:: RECORDS FOR THIS EXERCISE

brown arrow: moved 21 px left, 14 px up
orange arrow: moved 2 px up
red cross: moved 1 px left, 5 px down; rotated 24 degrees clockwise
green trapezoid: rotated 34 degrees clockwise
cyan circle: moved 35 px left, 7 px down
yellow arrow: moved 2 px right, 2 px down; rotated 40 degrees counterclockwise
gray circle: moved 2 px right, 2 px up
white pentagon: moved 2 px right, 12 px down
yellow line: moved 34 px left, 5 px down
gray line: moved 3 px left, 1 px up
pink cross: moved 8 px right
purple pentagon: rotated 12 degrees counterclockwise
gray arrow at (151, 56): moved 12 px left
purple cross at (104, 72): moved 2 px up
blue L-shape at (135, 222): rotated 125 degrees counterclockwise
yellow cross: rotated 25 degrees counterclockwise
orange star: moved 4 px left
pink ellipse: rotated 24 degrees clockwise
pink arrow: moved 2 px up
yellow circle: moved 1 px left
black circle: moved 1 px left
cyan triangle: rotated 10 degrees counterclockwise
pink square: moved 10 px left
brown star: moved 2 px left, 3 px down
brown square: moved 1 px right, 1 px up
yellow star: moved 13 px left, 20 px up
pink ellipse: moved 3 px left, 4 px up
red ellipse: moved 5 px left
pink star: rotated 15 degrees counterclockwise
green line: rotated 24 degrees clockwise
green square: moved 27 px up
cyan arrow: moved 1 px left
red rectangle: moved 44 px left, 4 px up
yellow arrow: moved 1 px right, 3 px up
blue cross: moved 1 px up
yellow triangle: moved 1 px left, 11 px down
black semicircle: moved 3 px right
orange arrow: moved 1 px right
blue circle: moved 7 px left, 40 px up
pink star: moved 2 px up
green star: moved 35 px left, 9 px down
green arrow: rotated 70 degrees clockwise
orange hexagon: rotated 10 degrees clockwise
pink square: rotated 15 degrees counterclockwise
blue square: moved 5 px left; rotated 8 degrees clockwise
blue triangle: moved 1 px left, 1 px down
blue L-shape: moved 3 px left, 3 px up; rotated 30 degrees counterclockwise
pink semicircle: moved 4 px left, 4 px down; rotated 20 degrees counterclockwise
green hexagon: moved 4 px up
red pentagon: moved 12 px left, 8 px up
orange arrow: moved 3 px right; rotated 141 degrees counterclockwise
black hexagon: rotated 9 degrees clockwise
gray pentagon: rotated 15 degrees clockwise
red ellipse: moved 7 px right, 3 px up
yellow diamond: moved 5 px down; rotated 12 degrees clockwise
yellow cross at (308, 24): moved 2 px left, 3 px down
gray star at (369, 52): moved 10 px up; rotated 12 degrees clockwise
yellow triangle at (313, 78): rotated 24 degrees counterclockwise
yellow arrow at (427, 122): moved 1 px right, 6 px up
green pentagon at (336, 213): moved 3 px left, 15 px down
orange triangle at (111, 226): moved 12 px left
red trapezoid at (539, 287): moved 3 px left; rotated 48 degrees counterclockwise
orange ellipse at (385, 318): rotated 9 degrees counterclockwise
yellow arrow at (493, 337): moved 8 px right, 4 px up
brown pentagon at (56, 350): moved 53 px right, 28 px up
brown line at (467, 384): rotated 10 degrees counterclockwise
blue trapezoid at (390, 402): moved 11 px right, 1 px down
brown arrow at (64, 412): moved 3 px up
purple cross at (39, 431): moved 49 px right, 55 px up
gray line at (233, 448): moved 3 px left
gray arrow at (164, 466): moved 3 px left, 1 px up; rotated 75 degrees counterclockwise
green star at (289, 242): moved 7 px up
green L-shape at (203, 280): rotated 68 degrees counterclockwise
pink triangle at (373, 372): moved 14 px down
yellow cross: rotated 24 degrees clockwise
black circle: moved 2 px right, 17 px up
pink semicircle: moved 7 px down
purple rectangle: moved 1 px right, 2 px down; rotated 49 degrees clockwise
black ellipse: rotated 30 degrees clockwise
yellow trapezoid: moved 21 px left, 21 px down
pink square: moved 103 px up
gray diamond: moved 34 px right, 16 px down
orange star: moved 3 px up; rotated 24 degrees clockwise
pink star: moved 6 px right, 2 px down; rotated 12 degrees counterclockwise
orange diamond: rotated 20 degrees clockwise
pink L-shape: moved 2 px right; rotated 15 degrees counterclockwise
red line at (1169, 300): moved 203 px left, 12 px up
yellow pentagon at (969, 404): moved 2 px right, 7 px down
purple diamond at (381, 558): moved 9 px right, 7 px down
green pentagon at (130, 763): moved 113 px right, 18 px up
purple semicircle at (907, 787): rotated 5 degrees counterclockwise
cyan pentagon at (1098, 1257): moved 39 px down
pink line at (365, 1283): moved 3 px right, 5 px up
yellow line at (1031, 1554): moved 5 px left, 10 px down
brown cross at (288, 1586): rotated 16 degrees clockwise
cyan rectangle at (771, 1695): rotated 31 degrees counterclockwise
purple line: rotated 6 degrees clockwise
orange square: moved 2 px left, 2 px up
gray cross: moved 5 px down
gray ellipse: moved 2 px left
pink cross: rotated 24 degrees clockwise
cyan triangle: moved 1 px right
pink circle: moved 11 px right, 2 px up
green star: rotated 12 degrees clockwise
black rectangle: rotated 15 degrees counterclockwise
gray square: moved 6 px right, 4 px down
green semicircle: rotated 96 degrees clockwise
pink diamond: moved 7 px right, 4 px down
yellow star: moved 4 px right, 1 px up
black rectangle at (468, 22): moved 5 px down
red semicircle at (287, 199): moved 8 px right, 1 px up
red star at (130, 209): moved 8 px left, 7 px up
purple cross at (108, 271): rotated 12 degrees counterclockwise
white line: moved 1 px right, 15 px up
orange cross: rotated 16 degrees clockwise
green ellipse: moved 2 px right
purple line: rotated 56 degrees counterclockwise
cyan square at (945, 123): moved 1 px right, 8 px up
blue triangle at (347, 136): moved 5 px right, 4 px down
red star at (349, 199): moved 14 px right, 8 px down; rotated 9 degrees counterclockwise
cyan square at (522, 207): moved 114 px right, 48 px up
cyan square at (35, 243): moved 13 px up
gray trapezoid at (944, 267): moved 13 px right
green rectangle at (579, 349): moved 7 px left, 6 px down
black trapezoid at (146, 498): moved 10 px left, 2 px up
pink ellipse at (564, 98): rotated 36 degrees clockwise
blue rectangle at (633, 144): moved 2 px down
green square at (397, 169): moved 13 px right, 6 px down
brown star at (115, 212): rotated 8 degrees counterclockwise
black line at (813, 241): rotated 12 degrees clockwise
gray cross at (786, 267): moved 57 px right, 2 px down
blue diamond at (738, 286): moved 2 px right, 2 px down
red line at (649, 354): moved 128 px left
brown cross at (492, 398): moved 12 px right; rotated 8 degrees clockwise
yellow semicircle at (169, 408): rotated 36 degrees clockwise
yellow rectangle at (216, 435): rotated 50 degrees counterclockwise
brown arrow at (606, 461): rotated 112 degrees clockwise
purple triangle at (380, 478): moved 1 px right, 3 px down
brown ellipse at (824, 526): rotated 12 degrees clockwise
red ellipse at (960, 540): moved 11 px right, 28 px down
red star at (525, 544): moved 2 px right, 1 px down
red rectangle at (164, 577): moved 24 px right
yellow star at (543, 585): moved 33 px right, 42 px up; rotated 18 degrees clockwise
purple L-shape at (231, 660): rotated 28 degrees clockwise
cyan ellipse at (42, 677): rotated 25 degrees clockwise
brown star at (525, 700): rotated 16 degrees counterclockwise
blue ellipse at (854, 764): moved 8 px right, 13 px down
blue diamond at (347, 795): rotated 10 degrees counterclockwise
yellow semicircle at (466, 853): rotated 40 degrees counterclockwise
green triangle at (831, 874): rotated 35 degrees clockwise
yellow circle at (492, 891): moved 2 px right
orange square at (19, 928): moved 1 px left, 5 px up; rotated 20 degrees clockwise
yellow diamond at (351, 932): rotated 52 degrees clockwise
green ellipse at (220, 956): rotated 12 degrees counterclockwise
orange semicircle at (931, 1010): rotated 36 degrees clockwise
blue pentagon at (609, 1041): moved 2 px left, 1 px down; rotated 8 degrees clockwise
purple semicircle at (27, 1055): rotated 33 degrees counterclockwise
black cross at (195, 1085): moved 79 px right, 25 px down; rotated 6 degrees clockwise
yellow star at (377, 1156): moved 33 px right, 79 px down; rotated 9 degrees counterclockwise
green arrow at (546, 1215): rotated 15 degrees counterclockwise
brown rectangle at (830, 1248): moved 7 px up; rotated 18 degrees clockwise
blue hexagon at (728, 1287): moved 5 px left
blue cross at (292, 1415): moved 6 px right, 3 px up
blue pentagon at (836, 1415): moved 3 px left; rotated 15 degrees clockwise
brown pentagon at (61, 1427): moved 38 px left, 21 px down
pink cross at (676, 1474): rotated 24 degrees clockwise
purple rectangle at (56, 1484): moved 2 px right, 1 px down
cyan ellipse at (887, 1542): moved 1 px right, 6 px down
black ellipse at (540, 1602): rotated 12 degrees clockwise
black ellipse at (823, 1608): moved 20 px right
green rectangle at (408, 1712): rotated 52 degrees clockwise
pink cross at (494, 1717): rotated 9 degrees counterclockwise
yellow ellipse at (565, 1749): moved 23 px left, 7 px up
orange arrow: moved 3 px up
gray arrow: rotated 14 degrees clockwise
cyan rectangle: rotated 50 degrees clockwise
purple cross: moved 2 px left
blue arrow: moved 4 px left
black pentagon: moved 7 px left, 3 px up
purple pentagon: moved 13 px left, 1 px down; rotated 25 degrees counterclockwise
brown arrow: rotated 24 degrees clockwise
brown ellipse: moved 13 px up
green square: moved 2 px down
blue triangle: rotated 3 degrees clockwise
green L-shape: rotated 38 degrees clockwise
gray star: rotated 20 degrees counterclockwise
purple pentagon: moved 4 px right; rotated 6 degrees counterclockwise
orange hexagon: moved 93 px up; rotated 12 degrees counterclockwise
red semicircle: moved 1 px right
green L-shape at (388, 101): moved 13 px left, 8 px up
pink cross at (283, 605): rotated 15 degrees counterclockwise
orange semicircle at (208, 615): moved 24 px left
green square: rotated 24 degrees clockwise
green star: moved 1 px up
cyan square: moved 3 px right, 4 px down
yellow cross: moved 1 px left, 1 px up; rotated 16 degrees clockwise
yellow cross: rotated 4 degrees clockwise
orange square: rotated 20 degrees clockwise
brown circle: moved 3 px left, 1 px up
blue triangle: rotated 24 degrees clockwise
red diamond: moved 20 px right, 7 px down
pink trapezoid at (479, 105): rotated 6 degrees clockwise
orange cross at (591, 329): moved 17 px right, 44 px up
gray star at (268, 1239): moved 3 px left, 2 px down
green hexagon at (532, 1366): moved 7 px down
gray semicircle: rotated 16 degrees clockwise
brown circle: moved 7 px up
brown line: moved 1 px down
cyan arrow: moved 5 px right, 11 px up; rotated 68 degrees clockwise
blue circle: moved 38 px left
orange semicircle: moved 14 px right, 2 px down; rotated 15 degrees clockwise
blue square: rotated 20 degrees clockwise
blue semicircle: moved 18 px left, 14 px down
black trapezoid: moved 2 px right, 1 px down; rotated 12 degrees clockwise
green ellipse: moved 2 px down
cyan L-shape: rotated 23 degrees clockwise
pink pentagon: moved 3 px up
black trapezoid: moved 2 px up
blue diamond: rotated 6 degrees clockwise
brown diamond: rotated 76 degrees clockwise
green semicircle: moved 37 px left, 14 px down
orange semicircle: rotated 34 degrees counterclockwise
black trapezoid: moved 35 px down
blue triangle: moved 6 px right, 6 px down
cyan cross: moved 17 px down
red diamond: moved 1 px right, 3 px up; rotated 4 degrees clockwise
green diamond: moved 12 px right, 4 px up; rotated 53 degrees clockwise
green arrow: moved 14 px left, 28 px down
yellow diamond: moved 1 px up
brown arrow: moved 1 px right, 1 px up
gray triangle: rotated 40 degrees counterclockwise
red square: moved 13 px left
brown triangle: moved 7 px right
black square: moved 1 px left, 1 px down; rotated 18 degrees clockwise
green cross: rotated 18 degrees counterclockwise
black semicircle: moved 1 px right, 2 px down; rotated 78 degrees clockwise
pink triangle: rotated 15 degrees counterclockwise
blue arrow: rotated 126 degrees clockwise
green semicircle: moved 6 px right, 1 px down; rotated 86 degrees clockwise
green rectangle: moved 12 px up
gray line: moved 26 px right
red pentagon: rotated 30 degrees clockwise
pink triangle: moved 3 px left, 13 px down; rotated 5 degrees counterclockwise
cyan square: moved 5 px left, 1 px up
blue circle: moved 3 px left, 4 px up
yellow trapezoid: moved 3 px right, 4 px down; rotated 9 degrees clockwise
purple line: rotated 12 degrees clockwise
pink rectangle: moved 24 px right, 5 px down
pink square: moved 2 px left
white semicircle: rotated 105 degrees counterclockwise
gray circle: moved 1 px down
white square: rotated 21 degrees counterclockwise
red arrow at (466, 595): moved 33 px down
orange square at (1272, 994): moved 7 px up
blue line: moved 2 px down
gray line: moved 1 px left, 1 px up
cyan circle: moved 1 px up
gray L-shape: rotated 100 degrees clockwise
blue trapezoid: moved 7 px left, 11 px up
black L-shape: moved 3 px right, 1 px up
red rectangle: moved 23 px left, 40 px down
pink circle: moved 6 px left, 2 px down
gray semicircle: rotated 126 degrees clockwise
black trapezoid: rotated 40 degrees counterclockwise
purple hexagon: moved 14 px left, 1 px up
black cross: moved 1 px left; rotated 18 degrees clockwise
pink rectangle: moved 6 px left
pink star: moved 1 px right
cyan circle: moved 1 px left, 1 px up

::::

Recast the records from the first line through the line containing "gray circle: moved 2 px right, 2 px up", inclusive, as a Markdown table with the columns "Row" and "Entry". Number each row and omit blank lines.

#### SOLUTION FOR THIS EXERCISE:
| Row | Entry |
|---|---|
| 1 | brown arrow: moved 21 px left, 14 px up |
| 2 | orange arrow: moved 2 px up |
| 3 | red cross: moved 1 px left, 5 px down; rotated 24 degrees clockwise |
| 4 | green trapezoid: rotated 34 degrees clockwise |
| 5 | cyan circle: moved 35 px left, 7 px down |
| 6 | yellow arrow: moved 2 px right, 2 px down; rotated 40 degrees counterclockwise |
| 7 | gray circle: moved 2 px right, 2 px up |